[Prompt]
Restate word for word the entries below, starting with the line with "camera: 25 degrees left, 10 degrees up" and continuing through the line with "(1106, 326) = (783, 160): white". Include both of those lines and no others.

[Extracted material]
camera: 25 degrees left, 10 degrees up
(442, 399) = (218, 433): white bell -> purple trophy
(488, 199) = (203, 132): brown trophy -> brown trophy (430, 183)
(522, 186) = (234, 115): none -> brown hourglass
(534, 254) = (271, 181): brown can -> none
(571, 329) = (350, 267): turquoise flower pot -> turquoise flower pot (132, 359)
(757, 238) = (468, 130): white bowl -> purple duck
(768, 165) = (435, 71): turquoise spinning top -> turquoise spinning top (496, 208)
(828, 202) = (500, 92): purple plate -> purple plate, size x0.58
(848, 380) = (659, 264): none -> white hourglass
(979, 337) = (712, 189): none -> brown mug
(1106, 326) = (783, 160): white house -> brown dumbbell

...

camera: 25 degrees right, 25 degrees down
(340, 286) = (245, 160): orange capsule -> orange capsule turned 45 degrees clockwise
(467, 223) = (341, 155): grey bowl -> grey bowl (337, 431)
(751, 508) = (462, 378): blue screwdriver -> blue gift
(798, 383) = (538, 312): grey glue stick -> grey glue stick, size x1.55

[Task answer]
camera: 25 degrees left, 10 degrees up
(442, 399) = (218, 433): white bell -> purple trophy
(488, 199) = (203, 132): brown trophy -> brown trophy (430, 183)
(522, 186) = (234, 115): none -> brown hourglass
(534, 254) = (271, 181): brown can -> none
(571, 329) = (350, 267): turquoise flower pot -> turquoise flower pot (132, 359)
(757, 238) = (468, 130): white bowl -> purple duck
(768, 165) = (435, 71): turquoise spinning top -> turquoise spinning top (496, 208)
(828, 202) = (500, 92): purple plate -> purple plate, size x0.58
(848, 380) = (659, 264): none -> white hourglass
(979, 337) = (712, 189): none -> brown mug
(1106, 326) = (783, 160): white house -> brown dumbbell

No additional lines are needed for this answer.